Take the entries below and reproduce exactly the portion that begins at the line containing "blue battery [450,176,503,274] -> none" and ends at the line containing "green flashlight [681,603,861,725]", keeping both ends, dropping pictures, and adding nothing else.

· · · · ·

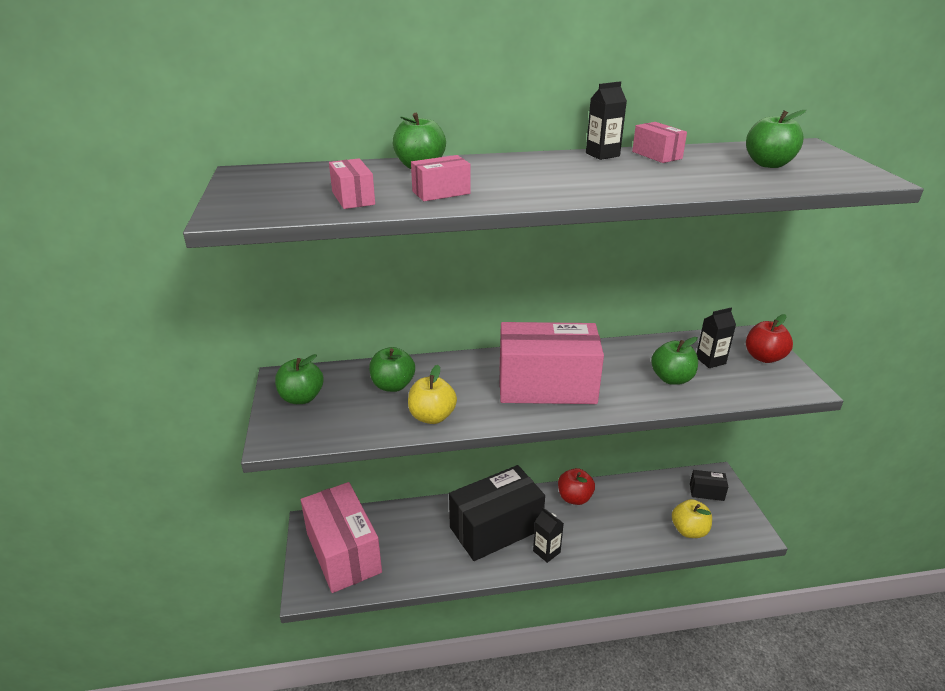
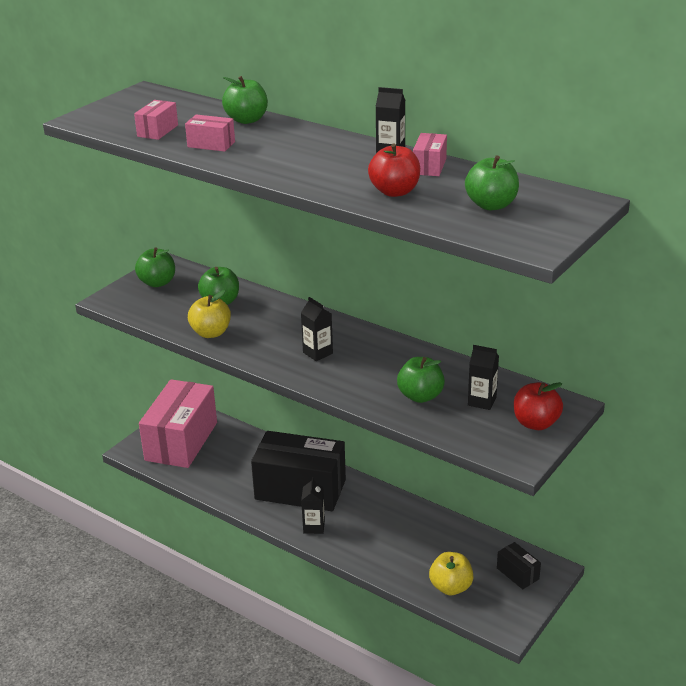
camera: 45 degrees right, 0 degrees up
pink box [499,322,604,404] -> black carton [301,297,333,361]
red apple [558,468,595,505] -> red apple moved to [368,144,420,197]

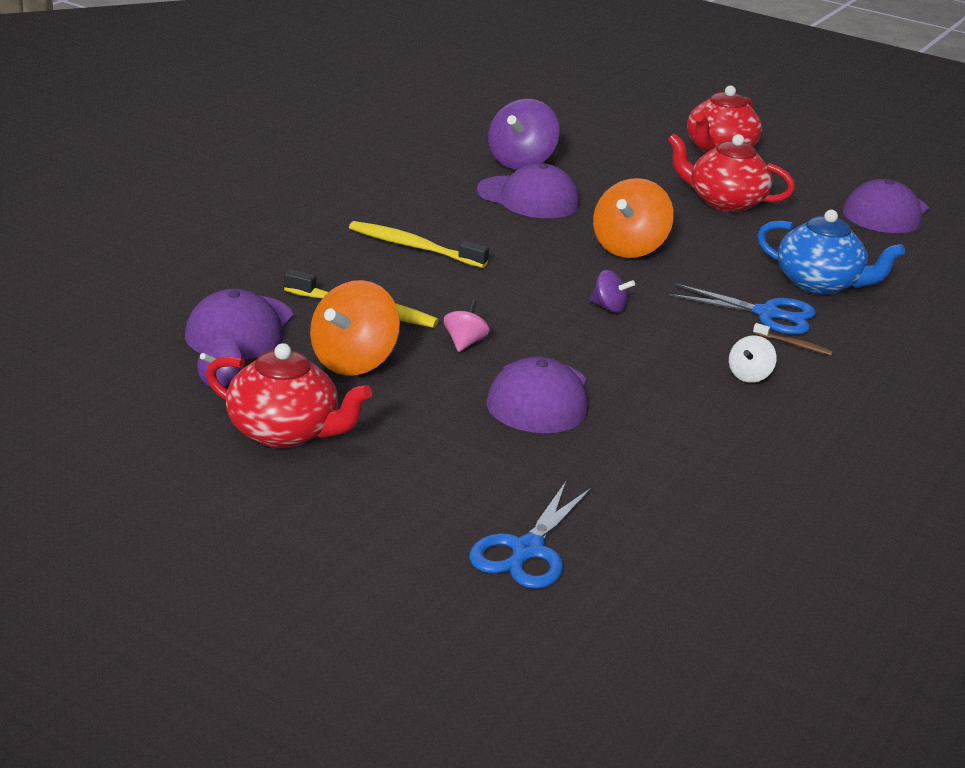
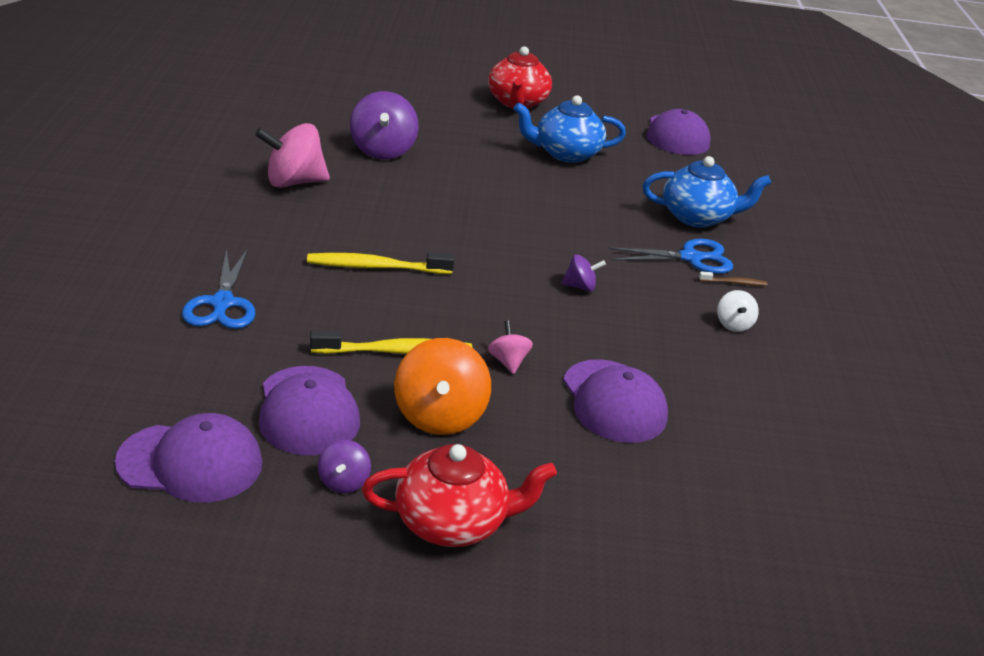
camera: 30 degrees left, 5 degrees up
blue scissors [469,482,592,589] -> blue scissors moved to [182,249,256,329]
purple cap [477,163,580,218] -> purple cap moved to [115,413,262,502]
orange spinning top [593,178,674,258] -> none
red teapot [667,133,795,212] -> blue teapot [514,95,626,163]
none -> pink spinning top [255,123,330,188]

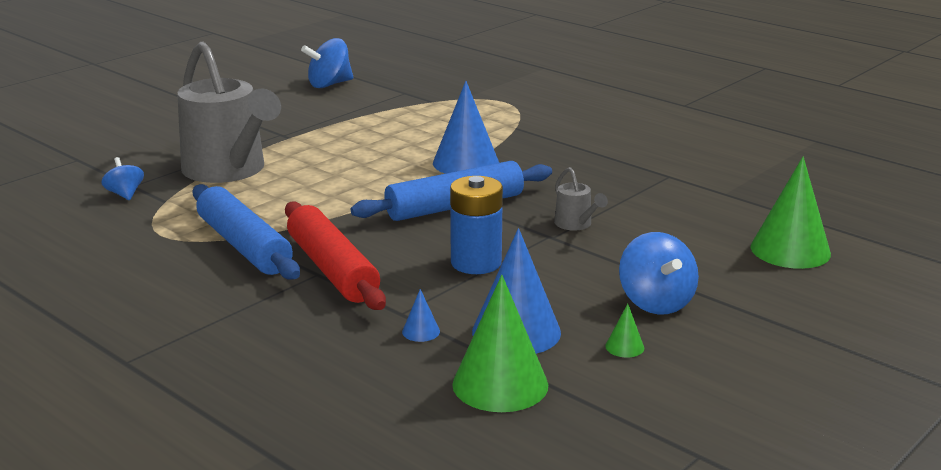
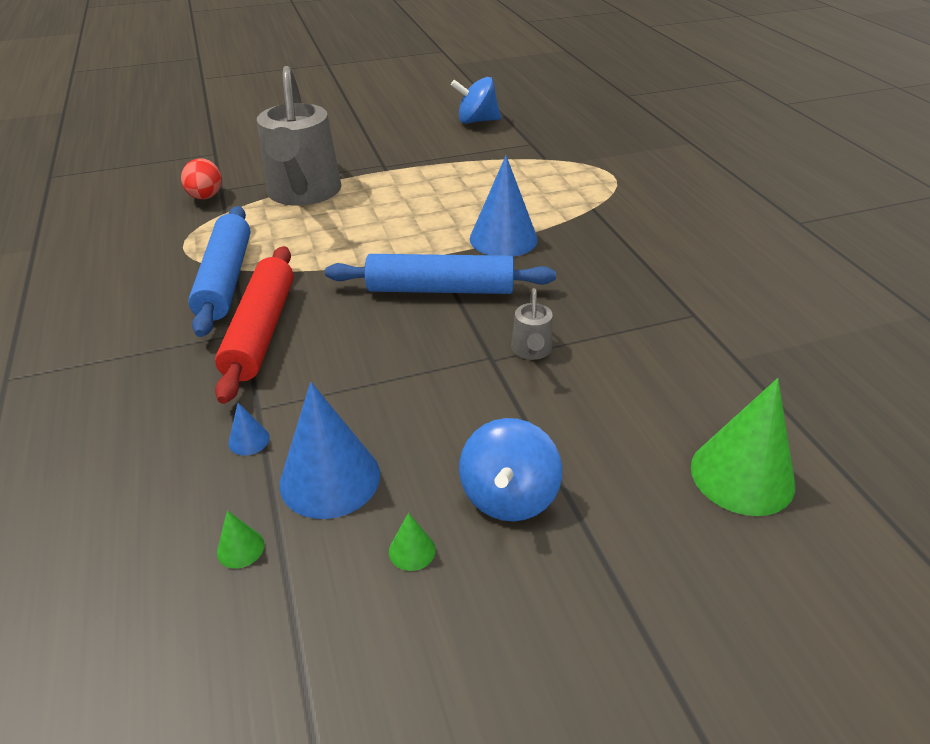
camera: 30 degrees right, 15 degrees up
blue spinning top [101,157,144,200] -> red egg [181,158,222,199]
blue battery [450,176,503,274] -> none
green cone [452,275,548,412] -> green cone [217,511,264,569], size x0.43

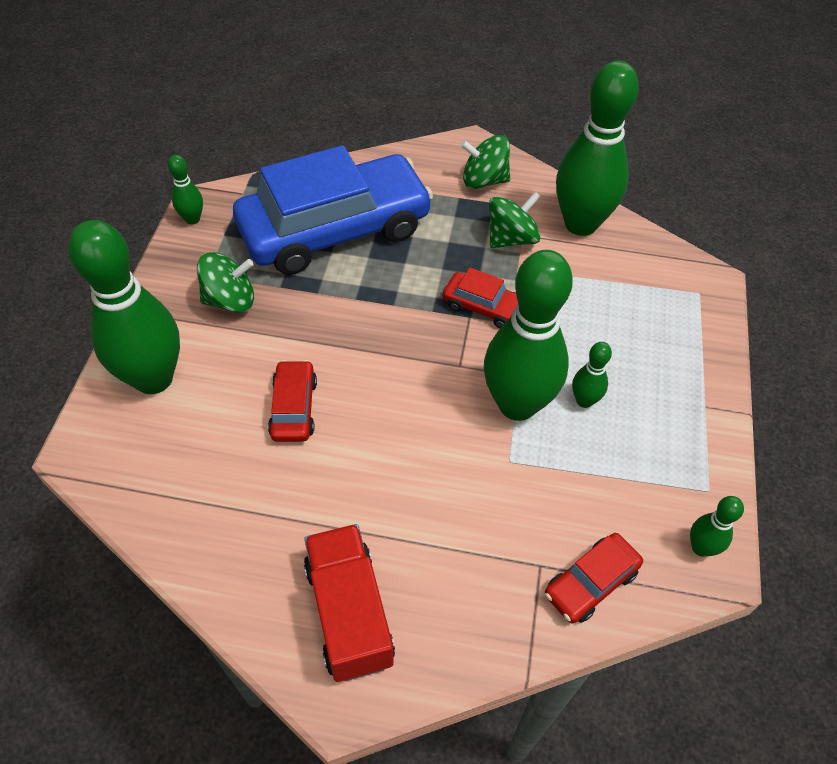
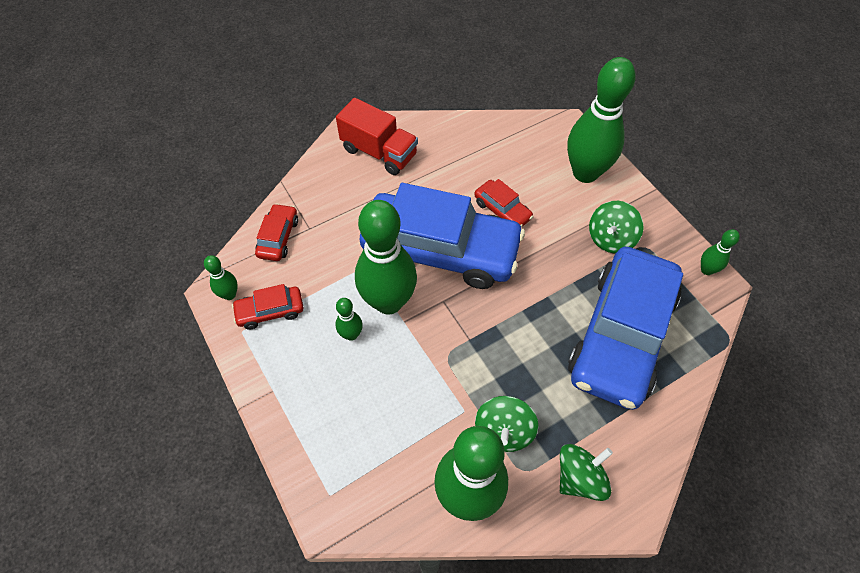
camera: 140 degrees right, 5 degrees up
red car [443,267,518,329] -> red car moved to [232,284,303,329]
none -> blue car [360,183,525,289]

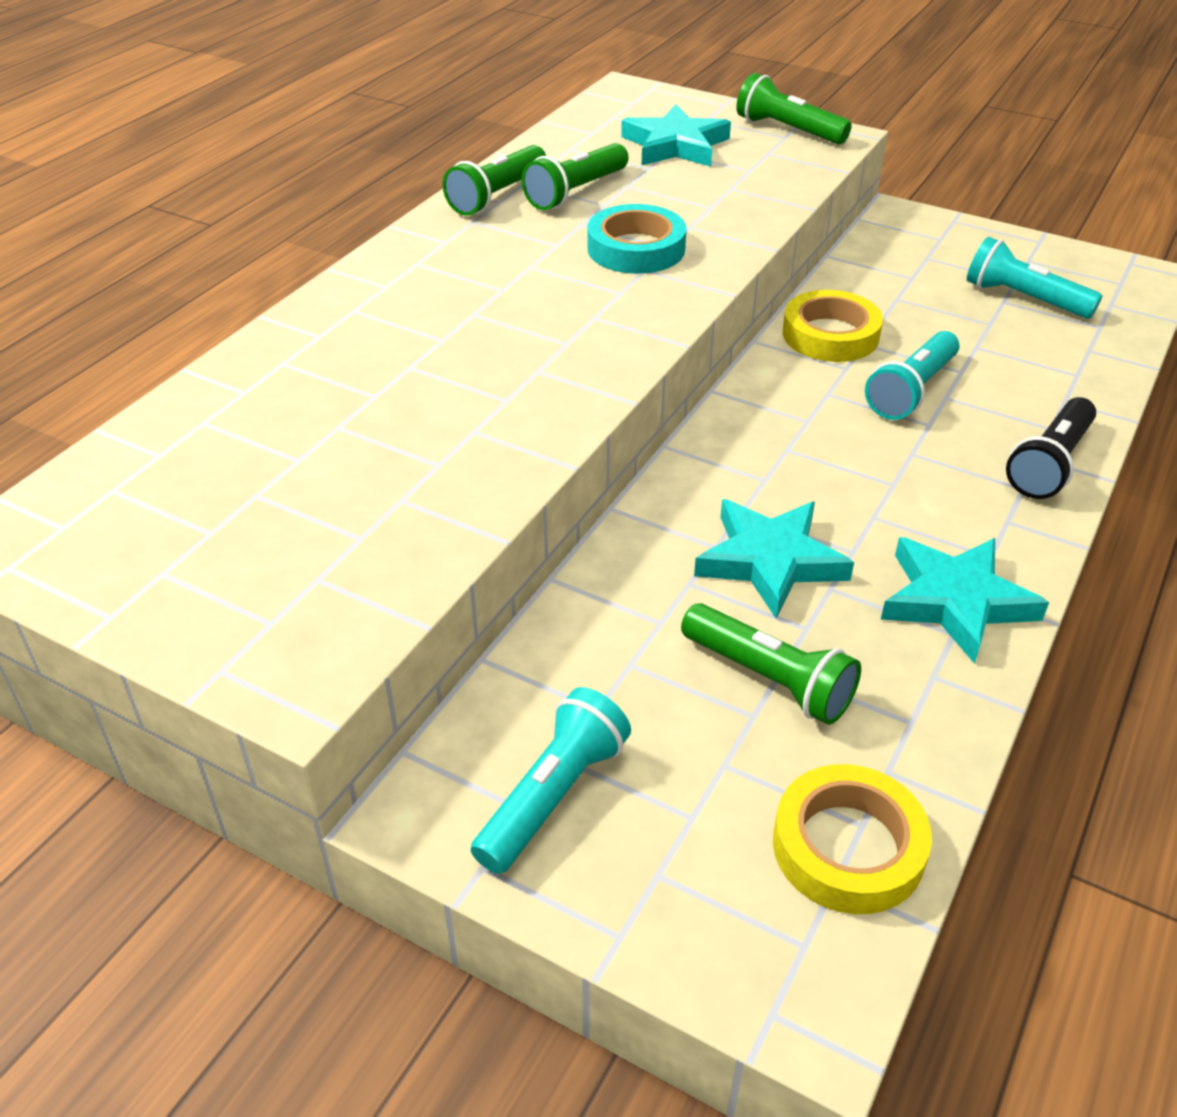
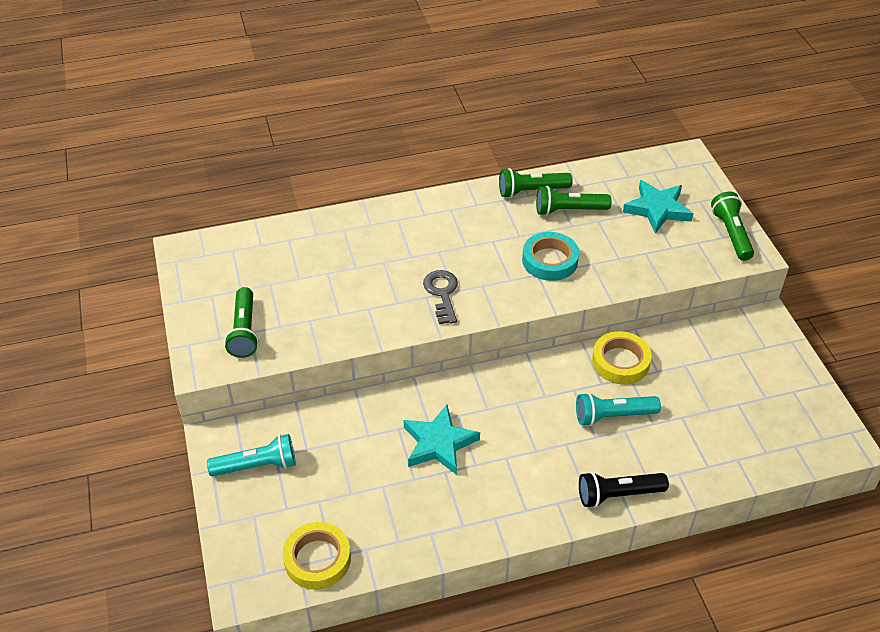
camera: 45 degrees right, 5 degrees up
green flashlight [681,603,861,725] -> green flashlight moved to [224,287,259,358]
turquoise star [881,537,1049,664] -> none
turquoise flashlight [967,237,1102,319] -> none
none -> grey key [423,270,458,324]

· · · · ·

Finished task -
blue battery [450,176,503,274] -> none
green cone [452,275,548,412] -> green cone [217,511,264,569], size x0.43

camera: 140 degrees right, 5 degrees up
red car [443,267,518,329] -> red car moved to [232,284,303,329]
none -> blue car [360,183,525,289]

camera: 45 degrees right, 5 degrees up
green flashlight [681,603,861,725] -> green flashlight moved to [224,287,259,358]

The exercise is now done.